(Records excerpted from a collection)
<<<<

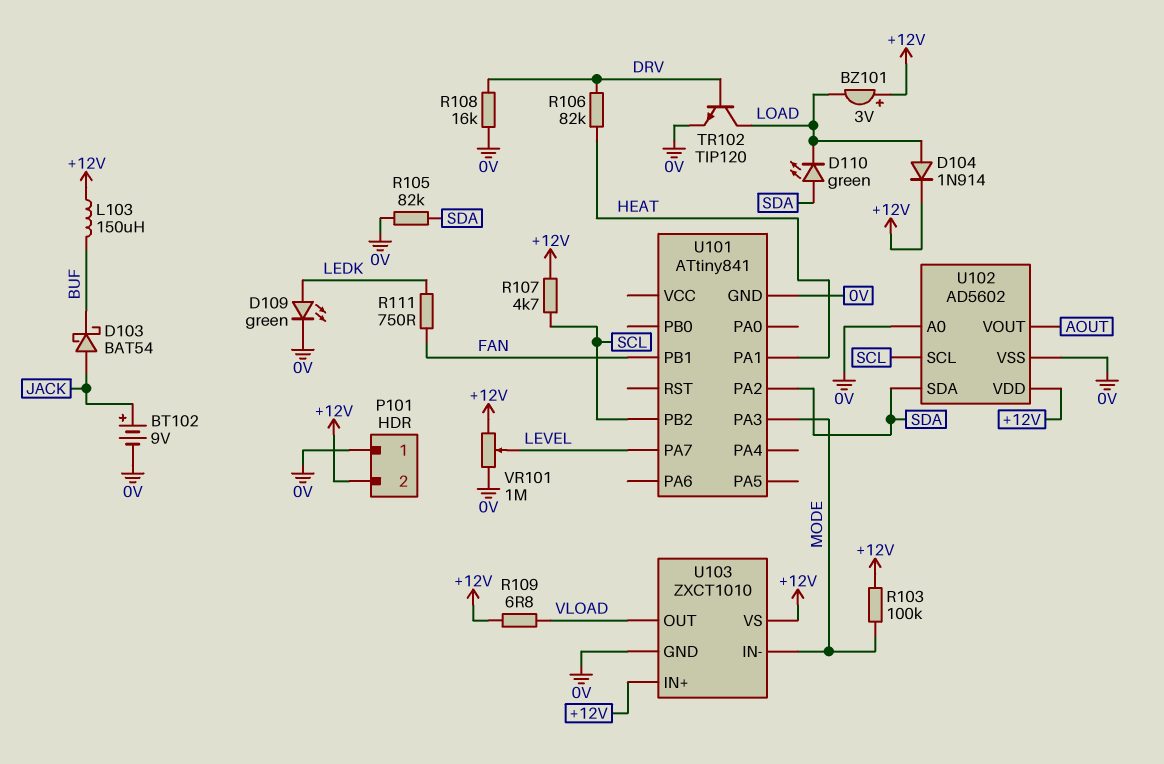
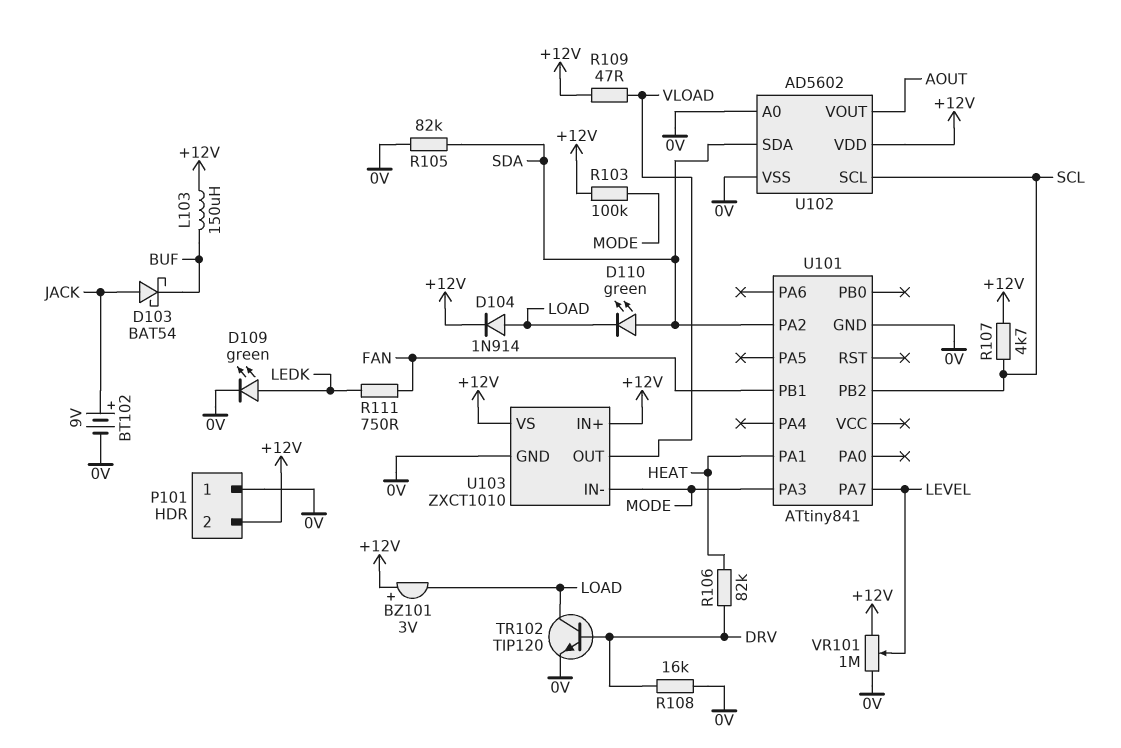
R109: 6.8 (+12V, VLOAD) -> 47 (+12V, VLOAD)

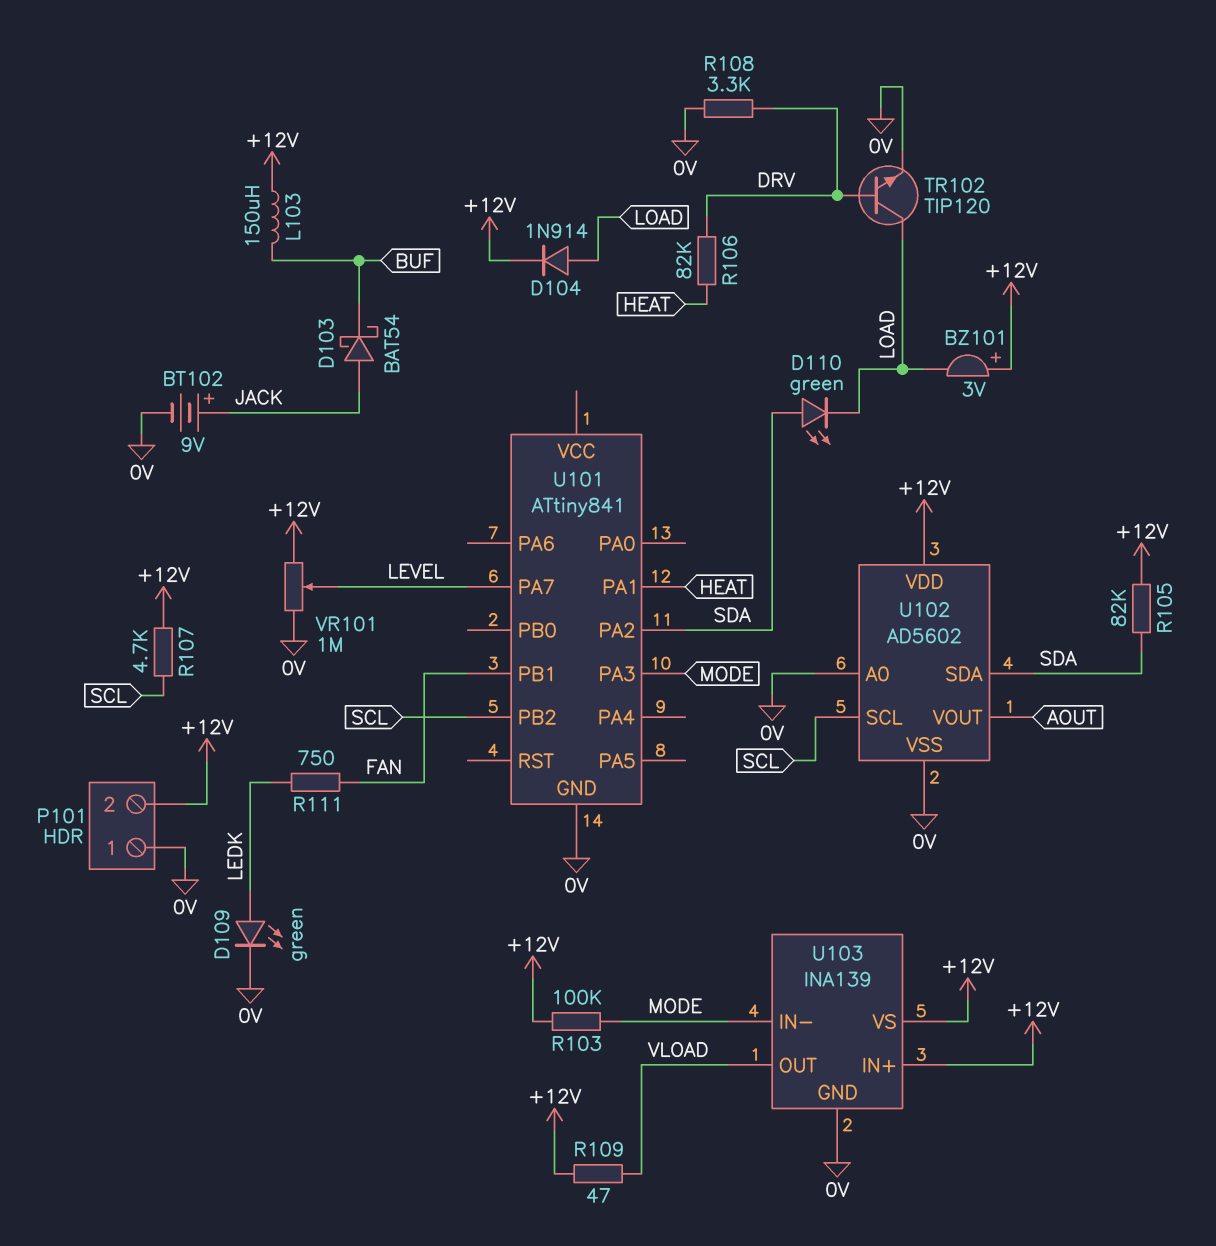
R105: 82k (0V, SDA) -> 82k (+12V, SDA)
R108: 16k (0V, DRV) -> 3.3k (0V, DRV)
U103: ZXCT1010 -> INA139

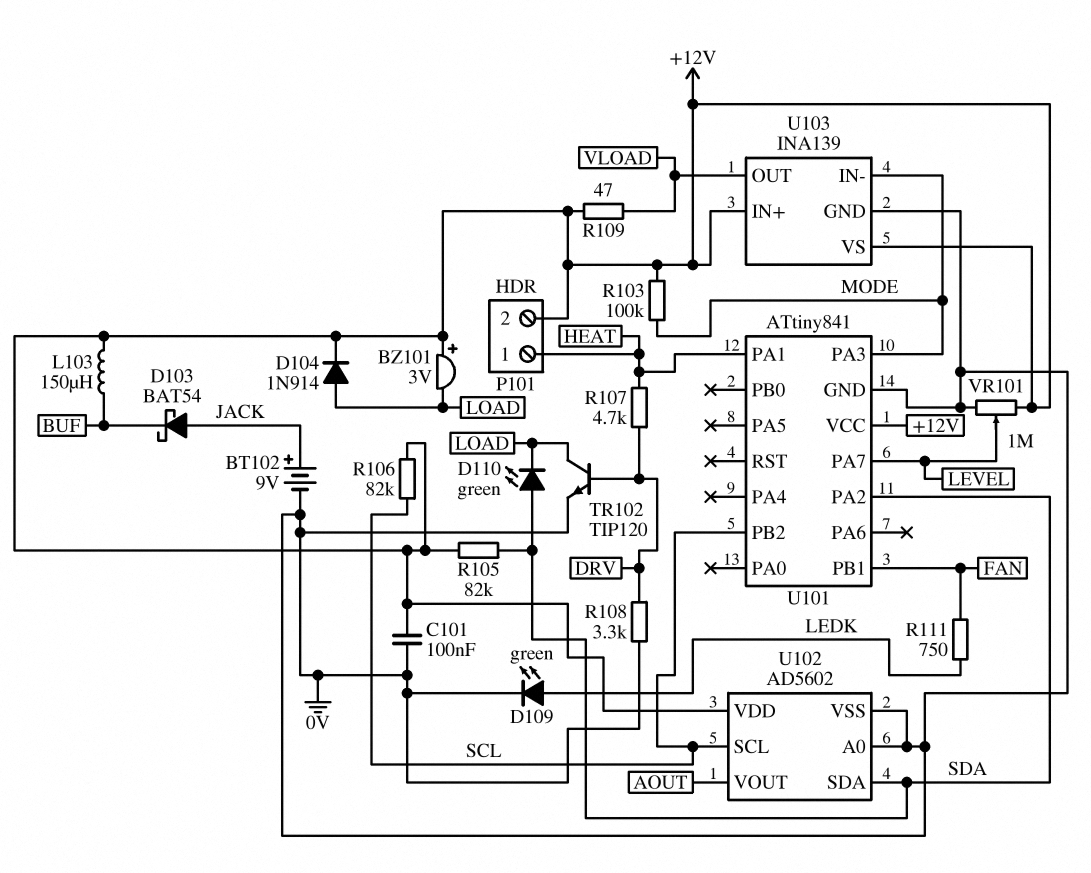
C101: none -> 100nF (+12V, 0V)
P101 pin 1: 0V -> HEAT
R106: 82k (DRV, HEAT) -> 82k (+12V, SCL)
R107: 4.7k (+12V, SCL) -> 4.7k (DRV, HEAT)
U101 pin VCC: none -> +12V

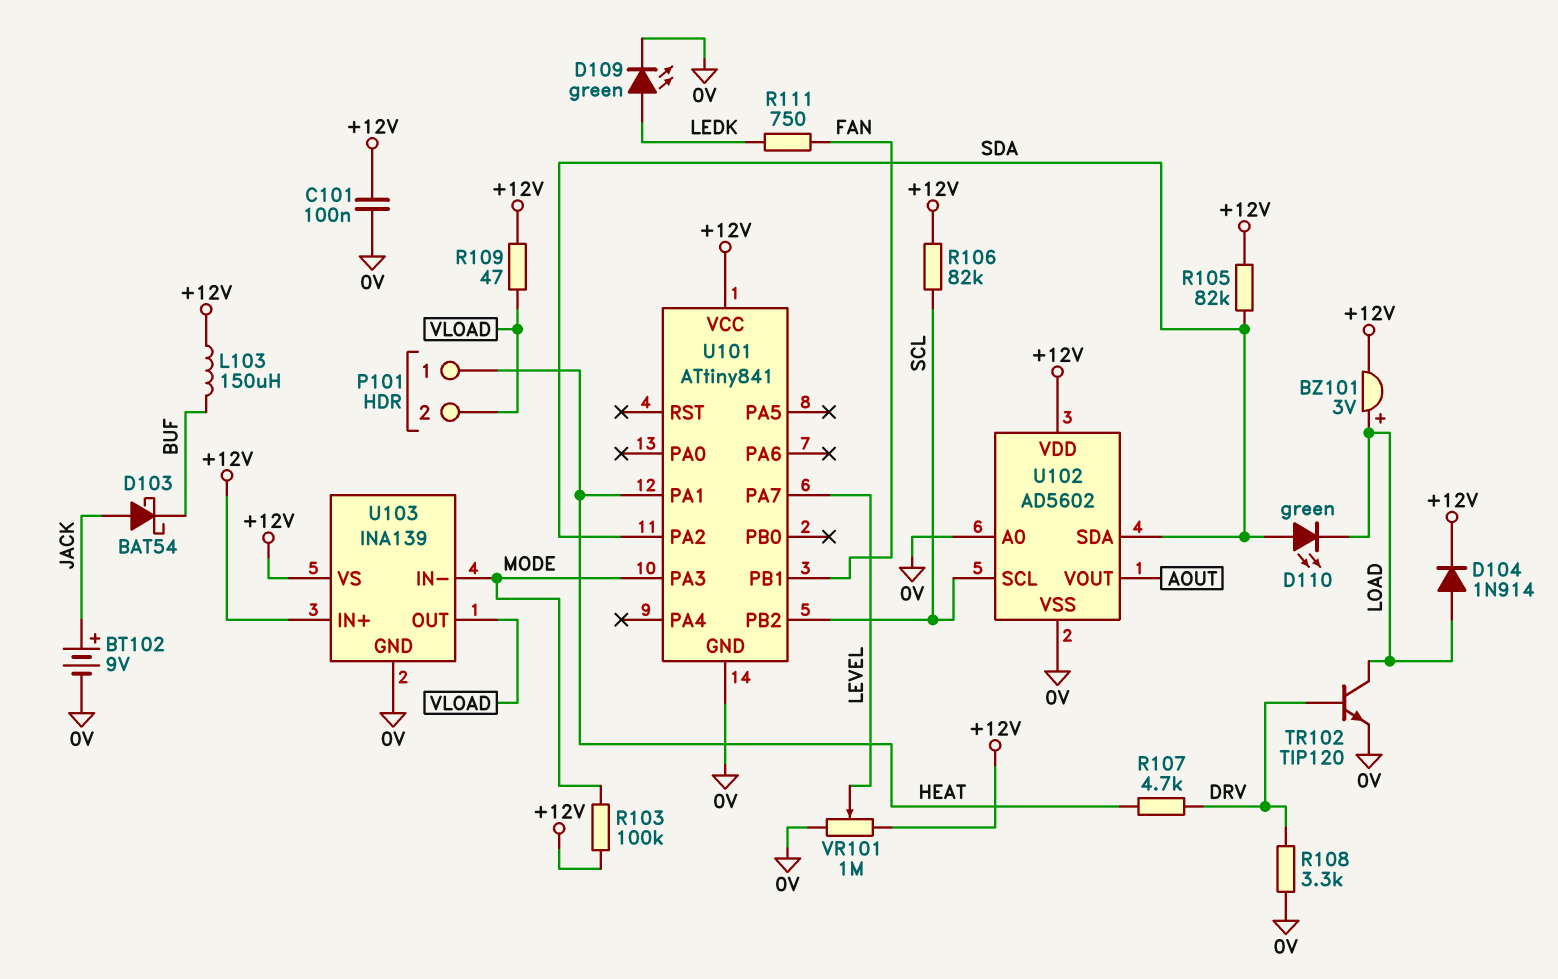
BZ101: buzzer 3V (plus +12V, minus LOAD) -> buzzer 3V (plus LOAD, minus +12V)
P101 pin 2: +12V -> VLOAD

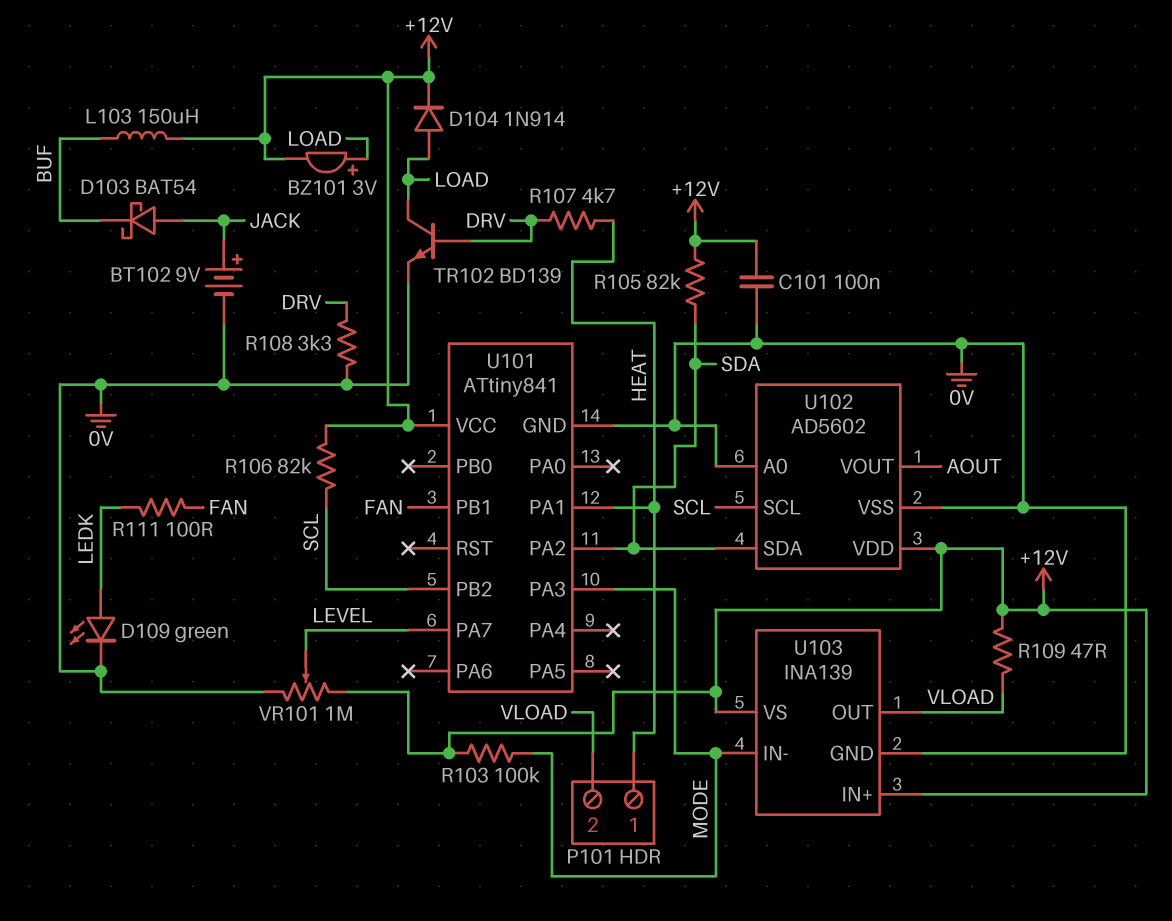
D110: LED green (A SDA, K LOAD) -> none
R111: 750 (FAN, LEDK) -> 100 (FAN, LEDK)
TR102: NPN TIP120 (B DRV, C LOAD, E 0V) -> NPN BD139 (B DRV, C LOAD, E 0V)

>>>>

▶ **Exercise requirements**: Take the line containing "D110: LED green (A SDA, K LOAD) -> none" as the start and the last line of the data as the end, and reproduce that range exactly.

▶ **Response box**:
D110: LED green (A SDA, K LOAD) -> none
R111: 750 (FAN, LEDK) -> 100 (FAN, LEDK)
TR102: NPN TIP120 (B DRV, C LOAD, E 0V) -> NPN BD139 (B DRV, C LOAD, E 0V)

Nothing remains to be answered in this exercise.